_Goal of the exercise_
Give the data again word for word; drop the pictures.

_Data under study_
━━━━
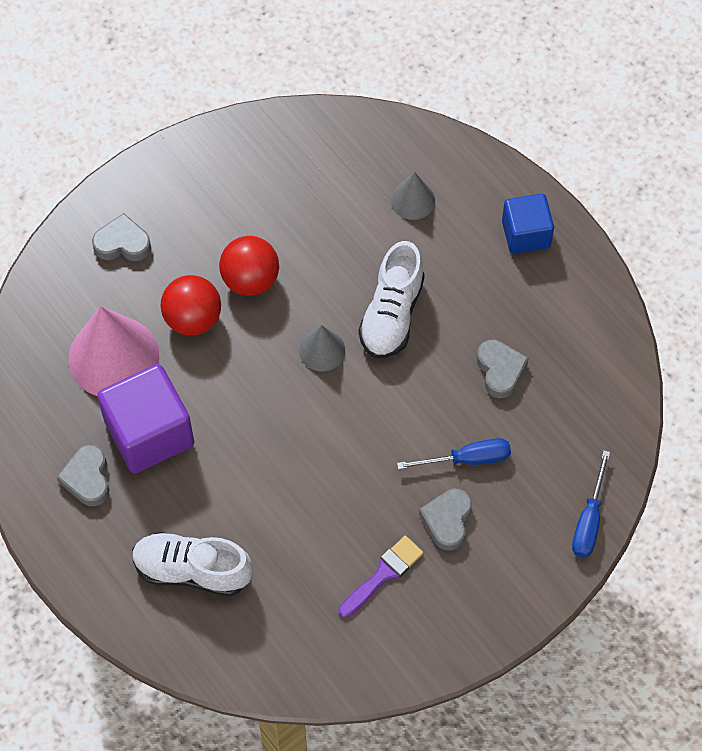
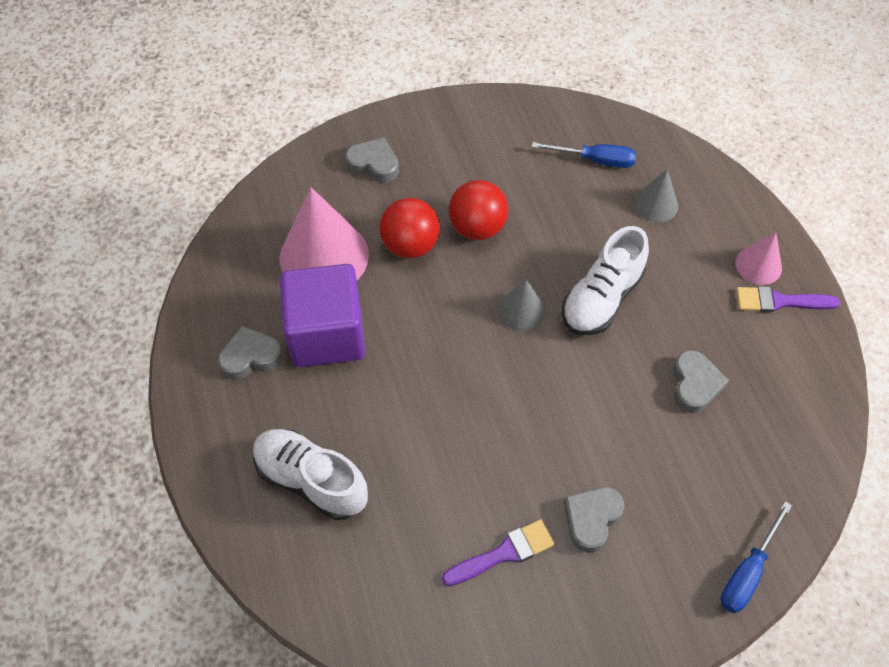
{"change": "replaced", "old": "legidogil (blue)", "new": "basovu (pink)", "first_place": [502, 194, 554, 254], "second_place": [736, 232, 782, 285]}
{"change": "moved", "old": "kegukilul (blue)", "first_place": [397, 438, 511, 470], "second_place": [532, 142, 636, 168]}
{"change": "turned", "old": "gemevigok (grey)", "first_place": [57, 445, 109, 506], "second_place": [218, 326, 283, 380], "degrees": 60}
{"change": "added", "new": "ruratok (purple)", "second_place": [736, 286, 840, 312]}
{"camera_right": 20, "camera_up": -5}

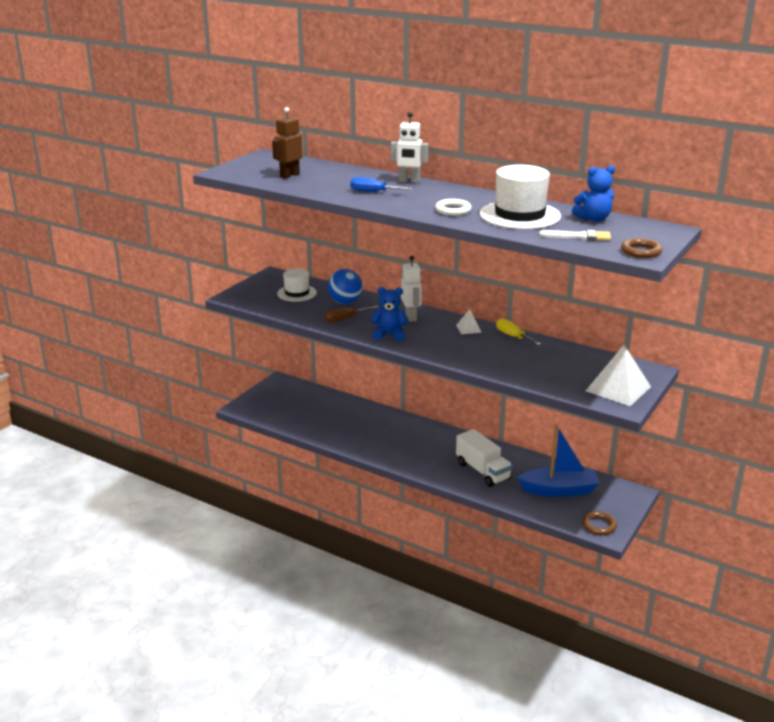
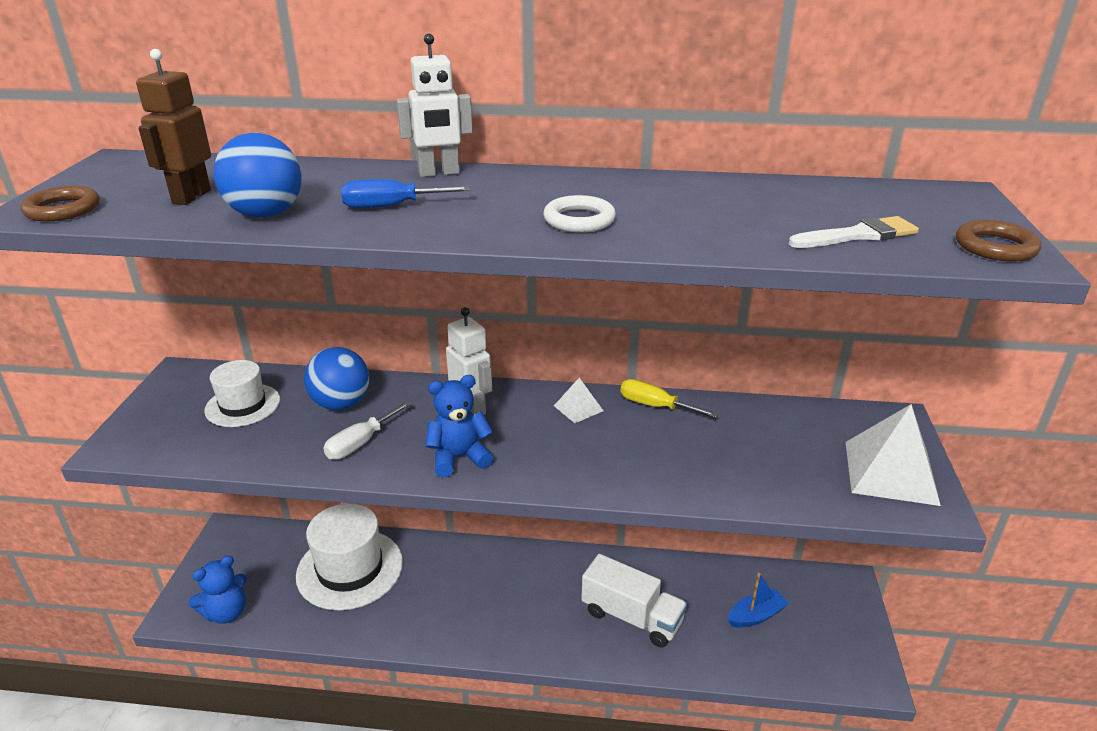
{"change": "moved", "old": "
━━━━
_Output_
{"change": "replaced", "old": "legidogil (blue)", "new": "basovu (pink)", "first_place": [502, 194, 554, 254], "second_place": [736, 232, 782, 285]}
{"change": "moved", "old": "kegukilul (blue)", "first_place": [397, 438, 511, 470], "second_place": [532, 142, 636, 168]}
{"change": "turned", "old": "gemevigok (grey)", "first_place": [57, 445, 109, 506], "second_place": [218, 326, 283, 380], "degrees": 60}
{"change": "added", "new": "ruratok (purple)", "second_place": [736, 286, 840, 312]}
{"camera_right": 20, "camera_up": -5}

{"change": "moved", "old": "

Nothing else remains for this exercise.